Data supplied:
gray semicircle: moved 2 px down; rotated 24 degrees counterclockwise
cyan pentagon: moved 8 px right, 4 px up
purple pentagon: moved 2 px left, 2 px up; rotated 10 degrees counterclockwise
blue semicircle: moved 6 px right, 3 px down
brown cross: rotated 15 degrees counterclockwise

==

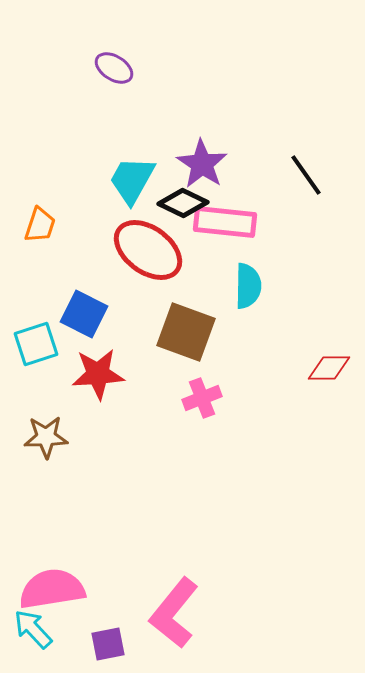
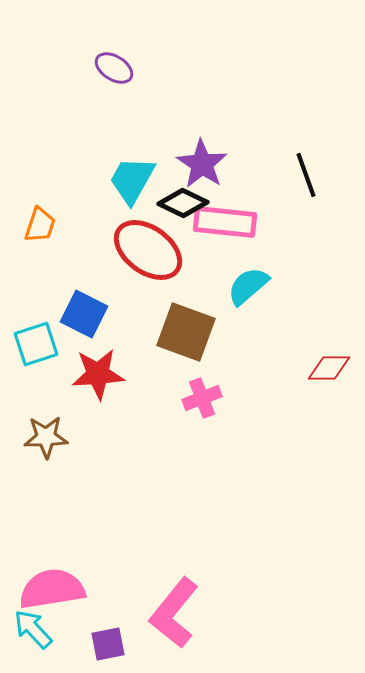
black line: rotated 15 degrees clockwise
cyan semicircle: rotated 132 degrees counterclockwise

Problem to solve:
Going back to the entries above, set down exactly the lines that begin at the one with "gray semicircle: moved" and end at the one with "brown cross: rotated", both included, and nothing else.

Answer:
gray semicircle: moved 2 px down; rotated 24 degrees counterclockwise
cyan pentagon: moved 8 px right, 4 px up
purple pentagon: moved 2 px left, 2 px up; rotated 10 degrees counterclockwise
blue semicircle: moved 6 px right, 3 px down
brown cross: rotated 15 degrees counterclockwise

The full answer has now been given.